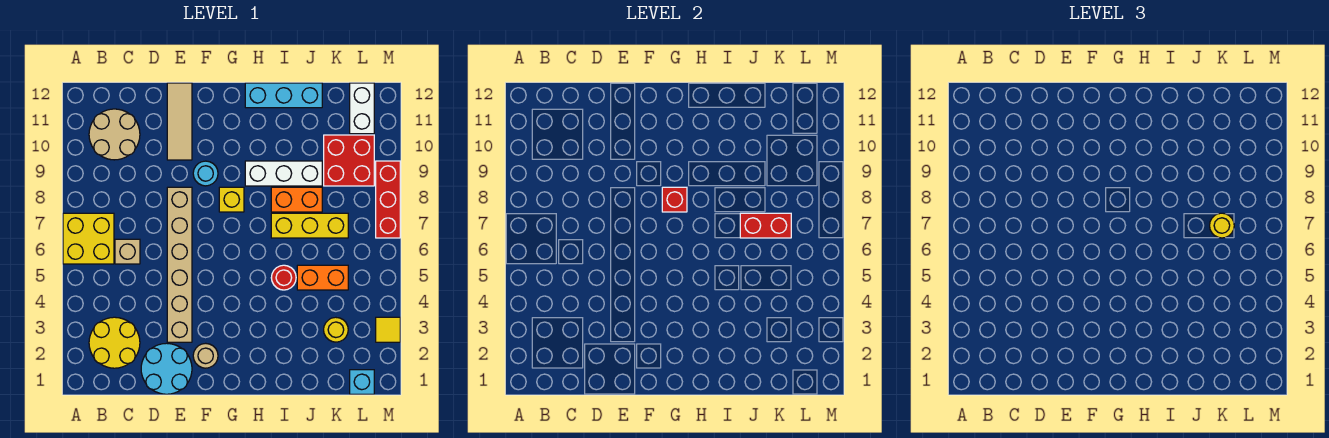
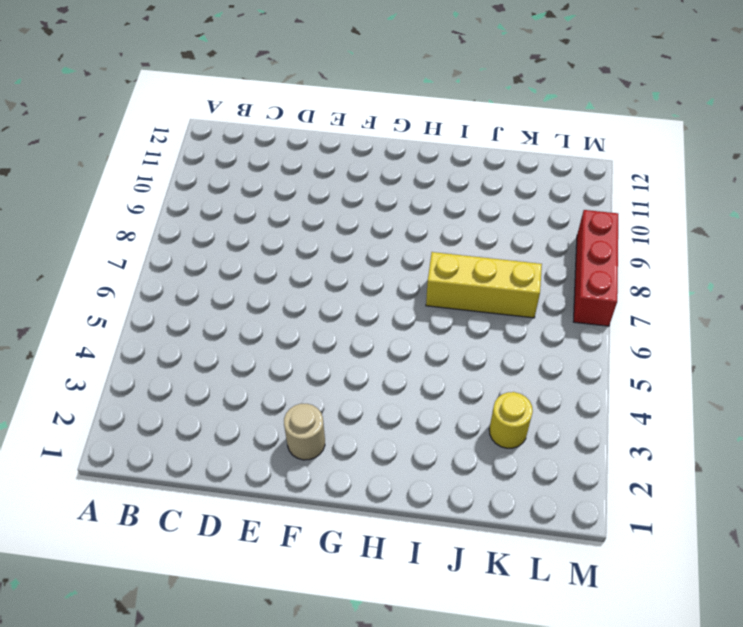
none -> yellow brick A6:B7 level 1
none -> yellow round brick B2:C3 level 1
none -> tan round brick B10:C11 level 1

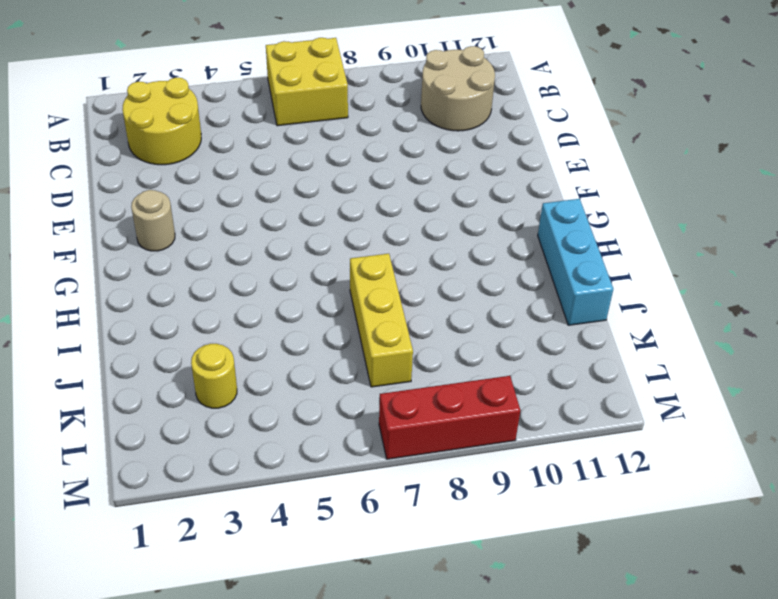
none -> tan brick C6 level 1
none -> cyan round brick D1:E2 level 1
none -> tan brick E3:E8 level 1

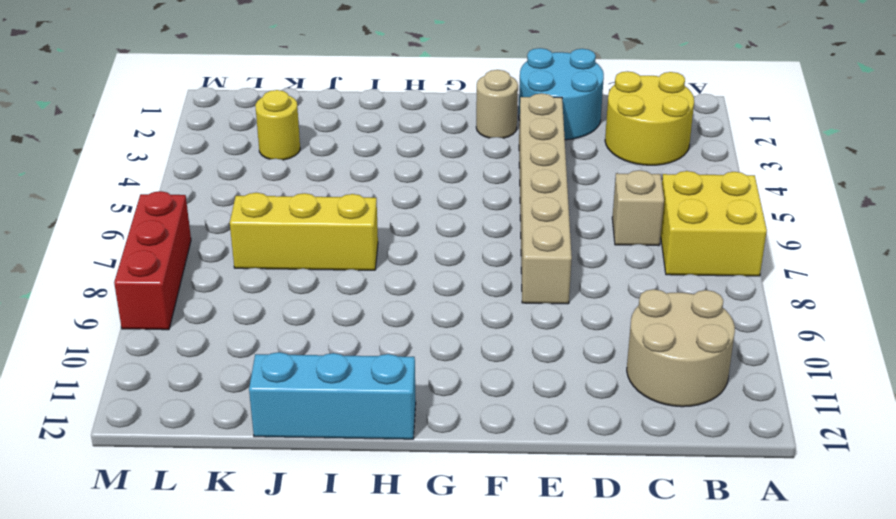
none -> tan tile E10:E12 level 1
none -> cyan round brick F9 level 1
none -> yellow brick G8 level 1

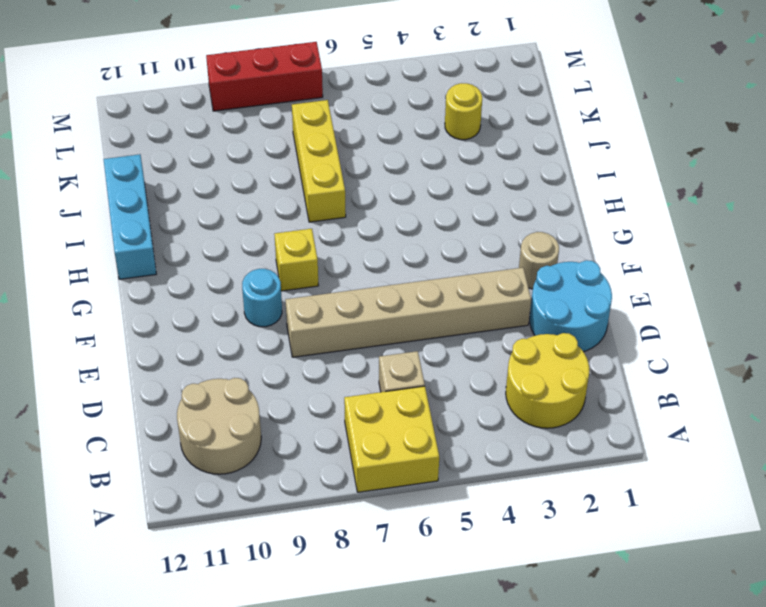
none -> tan tile E10:E12 level 1
none -> white brick H9:J9 level 1
none -> red round brick I5 level 1

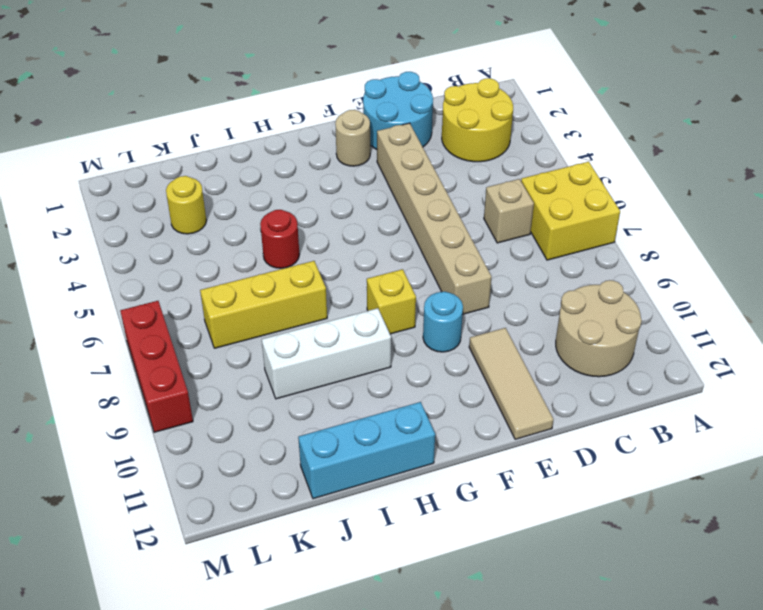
none -> orange brick I8:J8 level 1
none -> orange brick J5:K5 level 1
none -> red brick K9:L10 level 1

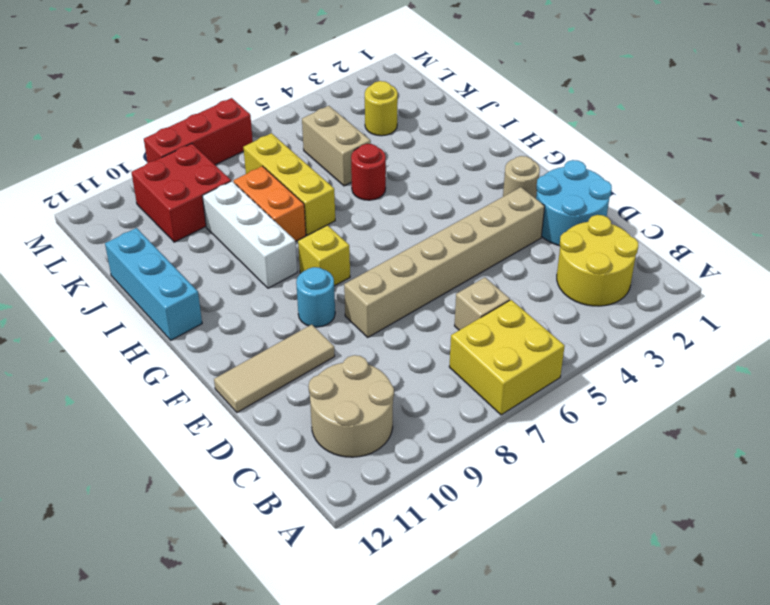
tan brick J5:K5 level 1 -> orange brick J5:K5 level 1
none -> cyan brick L1 level 1
none -> white brick L11:L12 level 1
none -> yellow tile M3 level 1

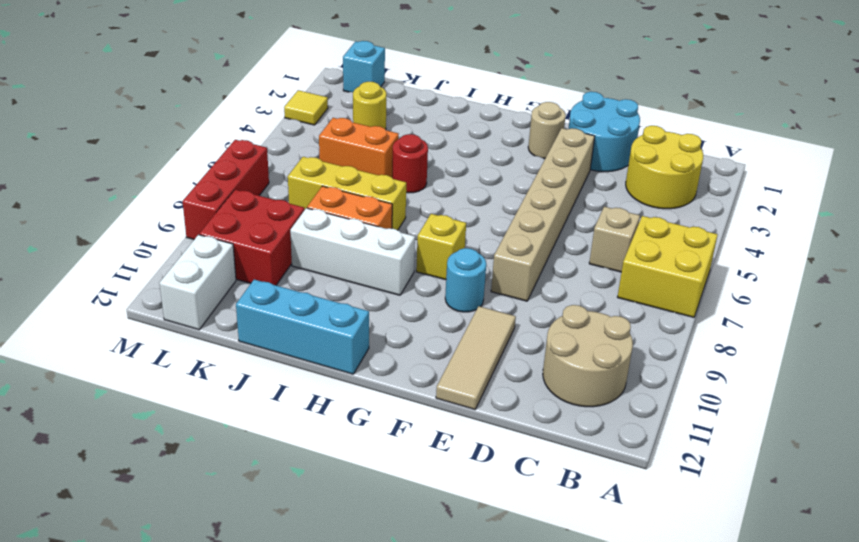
none -> red brick G8 level 2
none -> red brick J7:K7 level 2
none -> yellow round brick K7 level 3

### Prompt:
Looking at the data above, count every line holding the word "round" and state only the count.

### Result of this exercise:
6